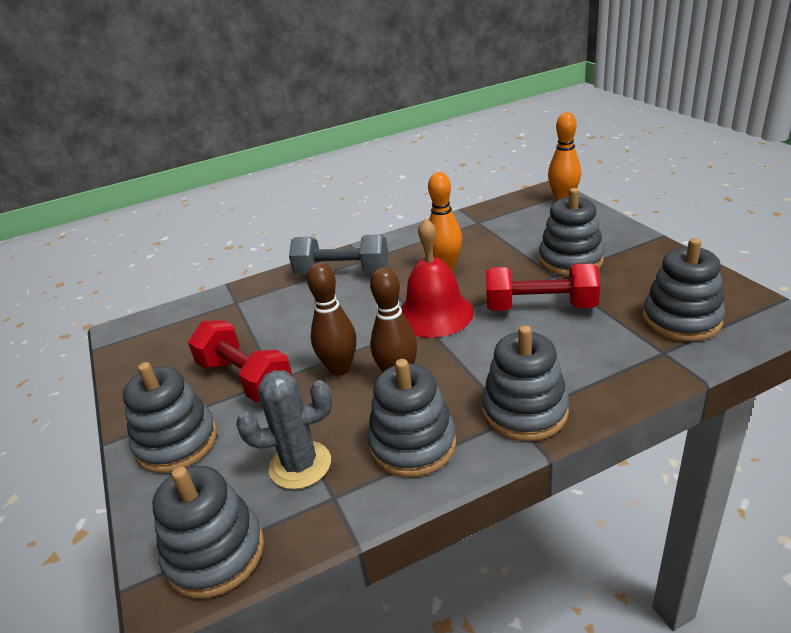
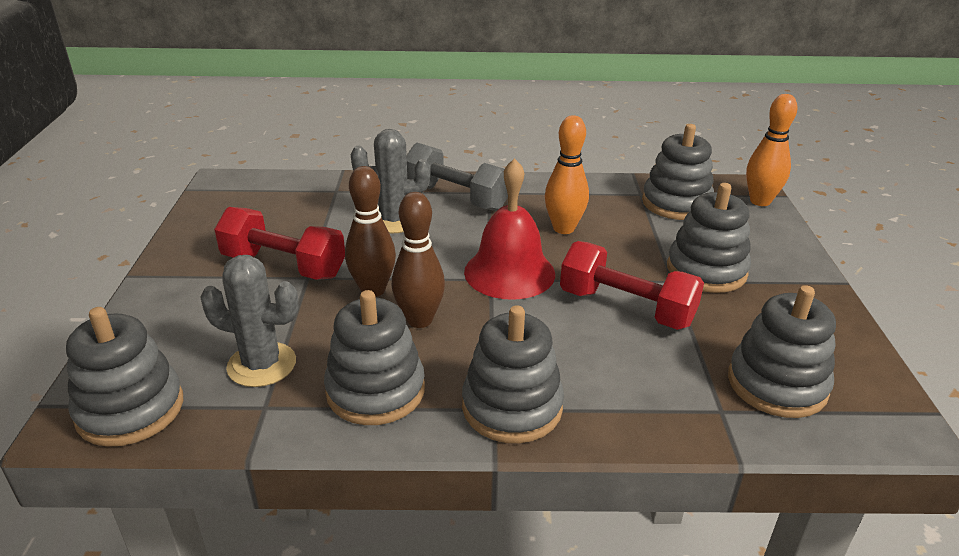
camera: 20 degrees right, 0 degrees up
(177, 442) = (181, 299): grey stacking toy -> grey stacking toy (676, 203)
(245, 379) = (284, 265): red dumbbell -> red dumbbell turned 45 degrees counterclockwise
(308, 308) = (394, 221): none -> grey cactus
• • • • •
## PROBLEM DESCRIPTION
Return the material exactly as given, apart from the pictures.

## ANSWER TO THIS EXERCISE
camera: 20 degrees right, 0 degrees up
(177, 442) = (181, 299): grey stacking toy -> grey stacking toy (676, 203)
(245, 379) = (284, 265): red dumbbell -> red dumbbell turned 45 degrees counterclockwise
(308, 308) = (394, 221): none -> grey cactus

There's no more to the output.